══ AVAILABLE RECORDS ══

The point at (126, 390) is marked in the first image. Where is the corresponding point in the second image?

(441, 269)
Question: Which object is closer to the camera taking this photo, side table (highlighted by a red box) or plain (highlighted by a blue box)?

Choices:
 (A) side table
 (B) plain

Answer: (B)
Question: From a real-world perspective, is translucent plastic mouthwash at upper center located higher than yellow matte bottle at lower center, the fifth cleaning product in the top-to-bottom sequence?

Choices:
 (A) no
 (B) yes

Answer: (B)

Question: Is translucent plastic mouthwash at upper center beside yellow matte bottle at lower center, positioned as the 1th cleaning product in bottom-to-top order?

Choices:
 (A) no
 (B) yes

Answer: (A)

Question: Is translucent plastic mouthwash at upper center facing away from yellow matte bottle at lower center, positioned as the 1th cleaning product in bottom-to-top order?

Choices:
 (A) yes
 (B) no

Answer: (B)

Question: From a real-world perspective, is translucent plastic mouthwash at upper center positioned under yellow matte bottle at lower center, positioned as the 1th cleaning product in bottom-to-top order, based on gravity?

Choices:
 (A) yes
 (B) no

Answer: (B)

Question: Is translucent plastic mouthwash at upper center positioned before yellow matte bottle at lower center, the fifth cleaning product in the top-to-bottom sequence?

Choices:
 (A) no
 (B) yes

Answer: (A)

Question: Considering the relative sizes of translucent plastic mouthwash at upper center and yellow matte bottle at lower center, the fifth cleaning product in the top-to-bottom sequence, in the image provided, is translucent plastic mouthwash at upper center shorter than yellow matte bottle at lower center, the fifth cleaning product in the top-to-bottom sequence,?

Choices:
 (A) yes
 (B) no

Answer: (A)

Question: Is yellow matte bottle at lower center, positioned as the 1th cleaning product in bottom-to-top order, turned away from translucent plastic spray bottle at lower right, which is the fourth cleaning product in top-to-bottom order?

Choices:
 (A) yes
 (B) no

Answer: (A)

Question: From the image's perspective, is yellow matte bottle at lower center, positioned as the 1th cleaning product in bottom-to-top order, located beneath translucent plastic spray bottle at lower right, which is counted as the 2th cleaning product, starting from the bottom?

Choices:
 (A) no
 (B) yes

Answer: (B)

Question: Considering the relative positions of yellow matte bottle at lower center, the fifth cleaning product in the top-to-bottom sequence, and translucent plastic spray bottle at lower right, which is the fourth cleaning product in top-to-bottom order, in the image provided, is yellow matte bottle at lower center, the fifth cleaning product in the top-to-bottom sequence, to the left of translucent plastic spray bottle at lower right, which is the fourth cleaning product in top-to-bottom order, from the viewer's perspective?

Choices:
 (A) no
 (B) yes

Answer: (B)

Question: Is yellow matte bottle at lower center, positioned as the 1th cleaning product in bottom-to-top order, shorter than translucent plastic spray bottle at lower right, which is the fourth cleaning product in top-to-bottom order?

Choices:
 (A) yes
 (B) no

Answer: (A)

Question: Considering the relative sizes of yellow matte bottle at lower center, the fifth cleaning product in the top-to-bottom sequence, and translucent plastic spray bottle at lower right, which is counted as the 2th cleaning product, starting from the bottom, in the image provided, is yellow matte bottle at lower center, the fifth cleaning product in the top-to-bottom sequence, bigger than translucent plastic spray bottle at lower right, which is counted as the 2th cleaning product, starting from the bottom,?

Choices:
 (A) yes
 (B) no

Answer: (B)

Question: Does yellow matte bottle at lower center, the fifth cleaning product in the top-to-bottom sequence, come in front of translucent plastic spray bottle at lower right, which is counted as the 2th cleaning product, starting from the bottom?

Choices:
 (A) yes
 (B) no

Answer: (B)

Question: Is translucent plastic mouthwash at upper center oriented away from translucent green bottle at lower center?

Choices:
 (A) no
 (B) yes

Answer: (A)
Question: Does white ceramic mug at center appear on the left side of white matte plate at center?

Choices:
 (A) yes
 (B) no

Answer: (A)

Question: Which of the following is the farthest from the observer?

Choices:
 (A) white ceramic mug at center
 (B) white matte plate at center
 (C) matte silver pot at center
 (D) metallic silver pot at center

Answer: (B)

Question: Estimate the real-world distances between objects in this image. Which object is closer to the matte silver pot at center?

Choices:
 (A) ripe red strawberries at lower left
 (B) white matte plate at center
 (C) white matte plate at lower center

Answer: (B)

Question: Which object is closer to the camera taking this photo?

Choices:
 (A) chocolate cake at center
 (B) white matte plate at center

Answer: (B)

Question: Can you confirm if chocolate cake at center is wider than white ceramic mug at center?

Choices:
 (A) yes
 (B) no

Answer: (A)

═══

Write out the items word for word, from their first line up to and including the line containing "upper center located".

The point at (126, 390) is marked in the first image. Where is the corresponding point in the second image?

(441, 269)
Question: Which object is closer to the camera taking this photo, side table (highlighted by a red box) or plain (highlighted by a blue box)?

Choices:
 (A) side table
 (B) plain

Answer: (B)
Question: From a real-world perspective, is translucent plastic mouthwash at upper center located higher than yellow matte bottle at lower center, the fifth cleaning product in the top-to-bottom sequence?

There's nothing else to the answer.